- [Data for review]:
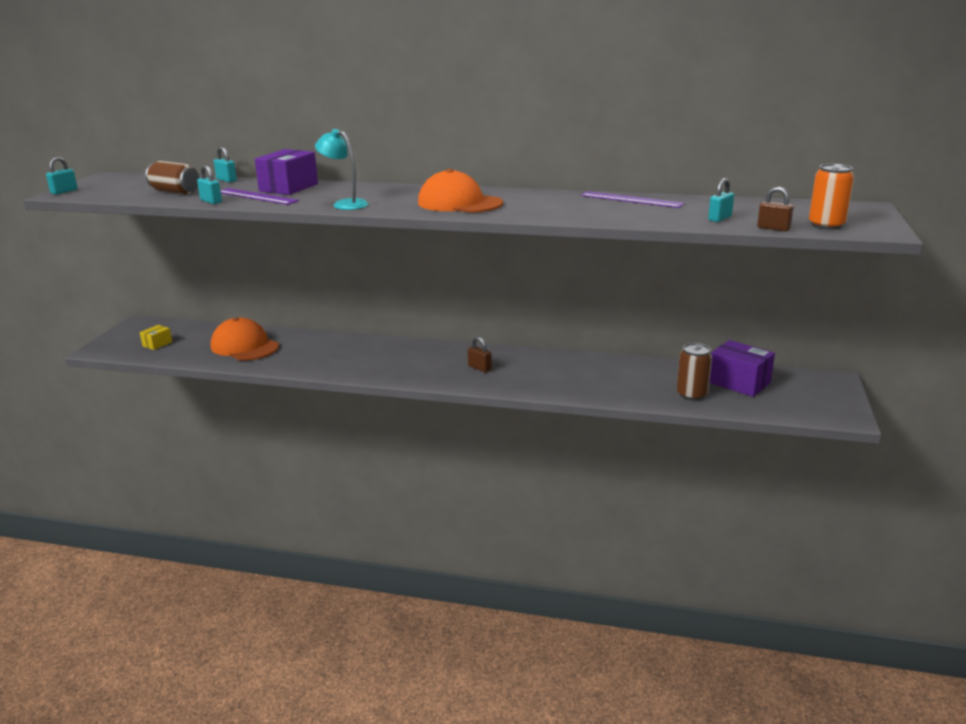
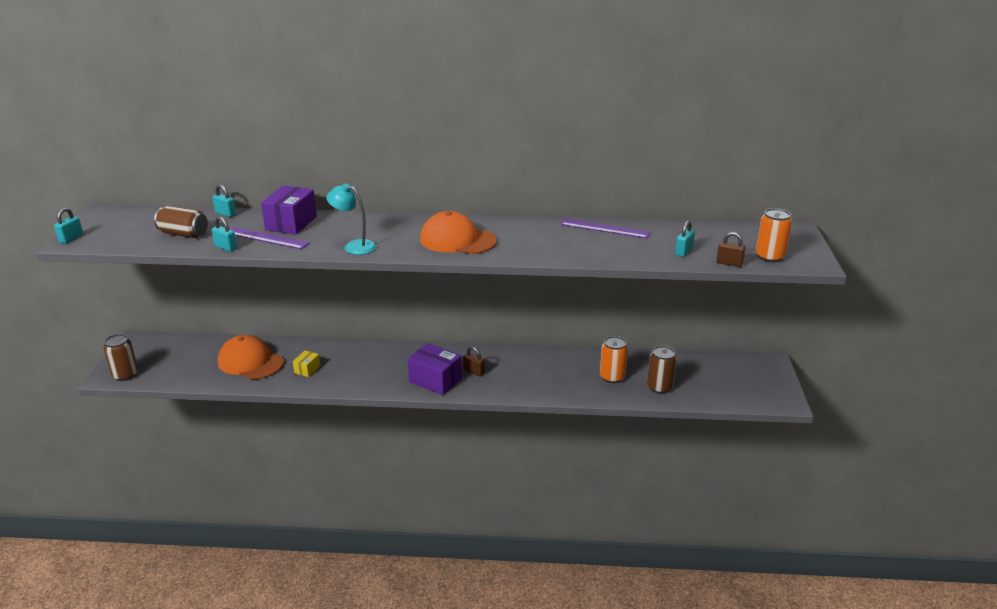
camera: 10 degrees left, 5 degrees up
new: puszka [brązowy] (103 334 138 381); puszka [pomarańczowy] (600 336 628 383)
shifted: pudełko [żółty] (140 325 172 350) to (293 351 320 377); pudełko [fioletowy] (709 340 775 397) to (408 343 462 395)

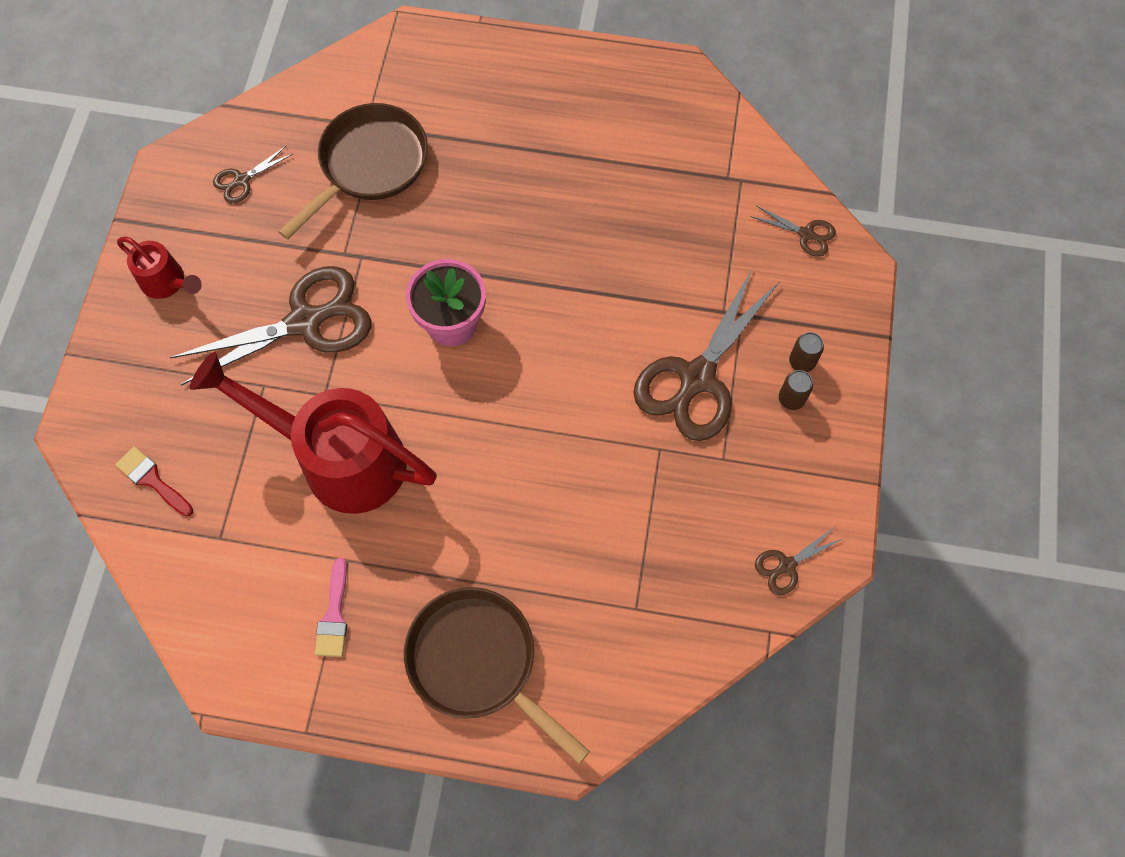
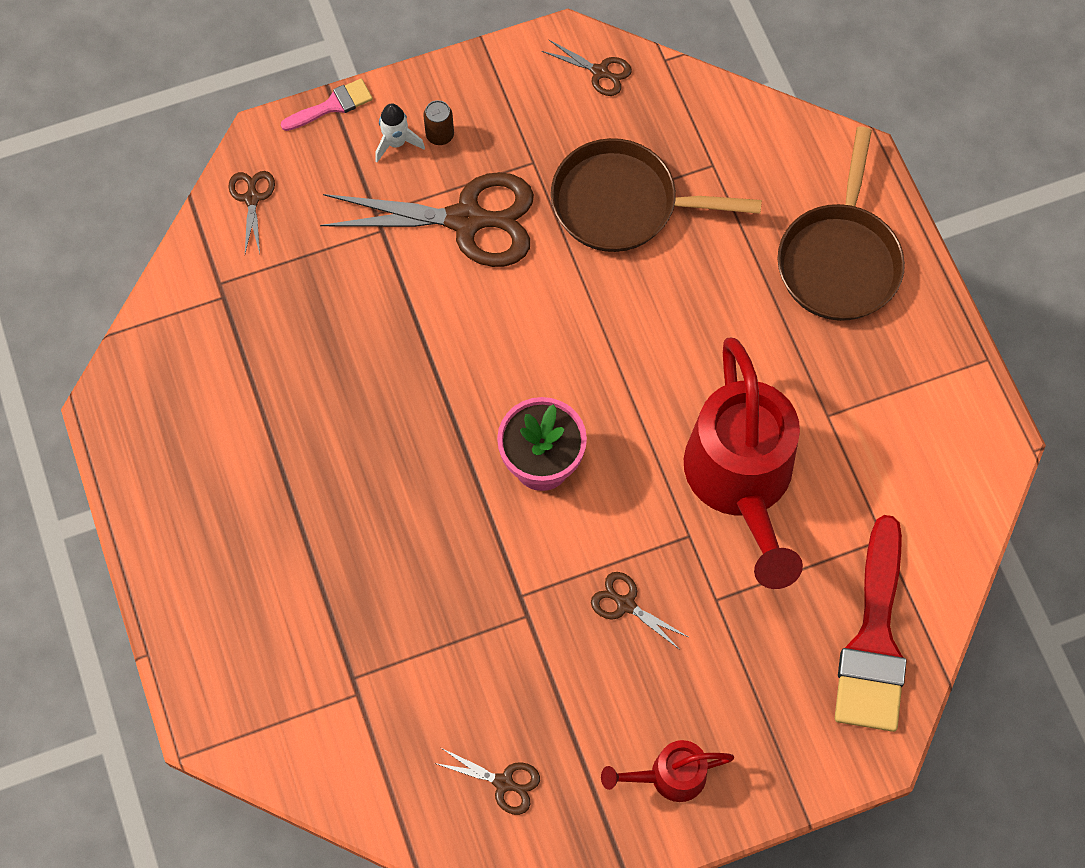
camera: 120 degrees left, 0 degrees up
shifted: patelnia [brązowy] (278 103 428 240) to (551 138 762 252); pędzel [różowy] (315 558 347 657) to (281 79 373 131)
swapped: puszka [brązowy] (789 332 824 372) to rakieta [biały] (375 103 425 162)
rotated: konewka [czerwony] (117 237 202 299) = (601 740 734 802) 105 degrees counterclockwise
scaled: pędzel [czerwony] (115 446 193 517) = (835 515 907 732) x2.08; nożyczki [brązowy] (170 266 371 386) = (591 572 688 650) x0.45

- [How to complete this task]:
Everything in the entries above should be printed again exactly, apart from the pictures.

- [Output for this task]:
camera: 10 degrees left, 5 degrees up
new: puszka [brązowy] (103 334 138 381); puszka [pomarańczowy] (600 336 628 383)
shifted: pudełko [żółty] (140 325 172 350) to (293 351 320 377); pudełko [fioletowy] (709 340 775 397) to (408 343 462 395)

camera: 120 degrees left, 0 degrees up
shifted: patelnia [brązowy] (278 103 428 240) to (551 138 762 252); pędzel [różowy] (315 558 347 657) to (281 79 373 131)
swapped: puszka [brązowy] (789 332 824 372) to rakieta [biały] (375 103 425 162)
rotated: konewka [czerwony] (117 237 202 299) = (601 740 734 802) 105 degrees counterclockwise
scaled: pędzel [czerwony] (115 446 193 517) = (835 515 907 732) x2.08; nożyczki [brązowy] (170 266 371 386) = (591 572 688 650) x0.45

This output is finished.